◆ **Directions**: Each line of the listing that contains "house" should be found and copied.

##### Excerpted records

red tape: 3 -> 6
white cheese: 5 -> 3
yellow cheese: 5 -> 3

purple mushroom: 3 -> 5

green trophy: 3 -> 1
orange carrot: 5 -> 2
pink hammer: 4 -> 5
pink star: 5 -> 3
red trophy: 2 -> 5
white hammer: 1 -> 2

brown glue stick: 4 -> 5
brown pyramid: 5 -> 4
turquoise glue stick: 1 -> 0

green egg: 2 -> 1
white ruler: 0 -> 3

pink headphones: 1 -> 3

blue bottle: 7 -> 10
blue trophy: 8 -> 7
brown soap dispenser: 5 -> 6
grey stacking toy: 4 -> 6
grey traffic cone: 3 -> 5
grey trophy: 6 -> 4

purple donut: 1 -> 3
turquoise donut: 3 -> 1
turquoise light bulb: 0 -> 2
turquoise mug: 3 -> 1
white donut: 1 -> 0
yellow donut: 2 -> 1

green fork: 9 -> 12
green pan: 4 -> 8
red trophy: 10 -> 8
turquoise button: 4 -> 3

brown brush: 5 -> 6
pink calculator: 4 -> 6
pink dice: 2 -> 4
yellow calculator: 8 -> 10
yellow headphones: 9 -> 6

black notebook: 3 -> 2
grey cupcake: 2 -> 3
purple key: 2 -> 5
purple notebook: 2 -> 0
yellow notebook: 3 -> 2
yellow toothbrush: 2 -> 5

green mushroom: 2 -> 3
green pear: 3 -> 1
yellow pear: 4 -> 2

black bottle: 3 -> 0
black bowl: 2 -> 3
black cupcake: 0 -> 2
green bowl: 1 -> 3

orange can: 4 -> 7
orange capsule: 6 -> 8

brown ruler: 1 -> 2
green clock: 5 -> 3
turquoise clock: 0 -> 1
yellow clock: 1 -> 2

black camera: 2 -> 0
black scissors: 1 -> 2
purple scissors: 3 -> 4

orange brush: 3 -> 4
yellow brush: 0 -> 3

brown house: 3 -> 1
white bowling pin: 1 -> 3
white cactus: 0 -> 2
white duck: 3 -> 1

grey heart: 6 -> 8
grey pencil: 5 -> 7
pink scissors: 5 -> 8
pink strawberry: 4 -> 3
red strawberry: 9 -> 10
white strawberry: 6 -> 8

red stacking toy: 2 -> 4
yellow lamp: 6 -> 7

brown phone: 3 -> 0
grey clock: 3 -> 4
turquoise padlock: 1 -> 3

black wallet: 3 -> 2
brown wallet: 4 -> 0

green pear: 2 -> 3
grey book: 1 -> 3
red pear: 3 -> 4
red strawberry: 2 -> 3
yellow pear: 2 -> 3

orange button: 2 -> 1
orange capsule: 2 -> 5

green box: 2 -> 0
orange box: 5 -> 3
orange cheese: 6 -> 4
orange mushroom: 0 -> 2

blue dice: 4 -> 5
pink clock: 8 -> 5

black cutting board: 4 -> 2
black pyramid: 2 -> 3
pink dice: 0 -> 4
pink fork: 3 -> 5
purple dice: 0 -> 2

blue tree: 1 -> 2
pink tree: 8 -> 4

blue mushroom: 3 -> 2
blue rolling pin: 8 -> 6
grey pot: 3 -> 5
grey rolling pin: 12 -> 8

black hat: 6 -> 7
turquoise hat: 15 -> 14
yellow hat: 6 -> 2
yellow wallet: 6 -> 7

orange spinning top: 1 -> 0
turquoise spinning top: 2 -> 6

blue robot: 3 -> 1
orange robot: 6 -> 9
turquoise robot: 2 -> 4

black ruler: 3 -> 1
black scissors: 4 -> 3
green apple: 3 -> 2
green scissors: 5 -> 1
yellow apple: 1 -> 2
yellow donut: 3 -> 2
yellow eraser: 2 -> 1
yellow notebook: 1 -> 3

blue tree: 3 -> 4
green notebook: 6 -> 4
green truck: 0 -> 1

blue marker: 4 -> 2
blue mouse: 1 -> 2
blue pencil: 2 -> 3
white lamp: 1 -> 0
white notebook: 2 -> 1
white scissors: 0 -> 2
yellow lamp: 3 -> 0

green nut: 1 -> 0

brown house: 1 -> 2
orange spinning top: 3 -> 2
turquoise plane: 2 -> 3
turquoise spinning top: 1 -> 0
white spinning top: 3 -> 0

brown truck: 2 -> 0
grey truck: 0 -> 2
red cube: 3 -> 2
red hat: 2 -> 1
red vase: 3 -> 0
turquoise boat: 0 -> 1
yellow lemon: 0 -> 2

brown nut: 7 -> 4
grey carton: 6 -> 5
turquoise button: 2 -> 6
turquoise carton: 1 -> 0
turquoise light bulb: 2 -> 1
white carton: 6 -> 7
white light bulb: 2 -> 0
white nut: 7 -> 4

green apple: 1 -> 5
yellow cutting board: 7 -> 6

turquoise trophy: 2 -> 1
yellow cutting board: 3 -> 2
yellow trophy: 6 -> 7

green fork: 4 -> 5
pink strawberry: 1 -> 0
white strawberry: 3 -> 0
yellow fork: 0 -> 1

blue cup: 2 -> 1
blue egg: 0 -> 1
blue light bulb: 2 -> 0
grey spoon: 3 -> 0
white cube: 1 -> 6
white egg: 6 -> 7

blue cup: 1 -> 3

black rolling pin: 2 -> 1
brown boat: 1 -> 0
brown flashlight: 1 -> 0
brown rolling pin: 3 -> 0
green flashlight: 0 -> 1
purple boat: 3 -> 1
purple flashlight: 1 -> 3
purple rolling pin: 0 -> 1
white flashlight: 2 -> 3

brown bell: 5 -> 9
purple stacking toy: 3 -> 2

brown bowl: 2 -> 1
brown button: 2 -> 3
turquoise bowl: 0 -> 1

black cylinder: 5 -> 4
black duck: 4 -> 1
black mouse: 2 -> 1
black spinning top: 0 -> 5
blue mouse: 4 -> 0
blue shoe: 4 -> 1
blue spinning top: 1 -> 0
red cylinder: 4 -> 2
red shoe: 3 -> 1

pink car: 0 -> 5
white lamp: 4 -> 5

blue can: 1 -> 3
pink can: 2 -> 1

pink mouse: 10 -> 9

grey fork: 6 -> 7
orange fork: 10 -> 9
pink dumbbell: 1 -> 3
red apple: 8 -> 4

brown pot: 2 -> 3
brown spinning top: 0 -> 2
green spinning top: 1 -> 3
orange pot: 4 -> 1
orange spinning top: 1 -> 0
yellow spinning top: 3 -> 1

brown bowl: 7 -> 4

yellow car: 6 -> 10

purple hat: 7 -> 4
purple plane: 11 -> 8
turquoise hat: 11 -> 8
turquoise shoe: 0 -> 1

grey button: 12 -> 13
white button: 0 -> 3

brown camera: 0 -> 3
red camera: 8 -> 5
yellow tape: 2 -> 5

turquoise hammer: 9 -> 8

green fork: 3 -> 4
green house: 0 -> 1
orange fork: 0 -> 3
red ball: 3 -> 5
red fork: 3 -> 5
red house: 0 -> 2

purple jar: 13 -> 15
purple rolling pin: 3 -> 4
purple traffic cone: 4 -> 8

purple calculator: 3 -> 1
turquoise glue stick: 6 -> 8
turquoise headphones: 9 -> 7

##########

◆ **Result**:
brown house: 3 -> 1
brown house: 1 -> 2
green house: 0 -> 1
red house: 0 -> 2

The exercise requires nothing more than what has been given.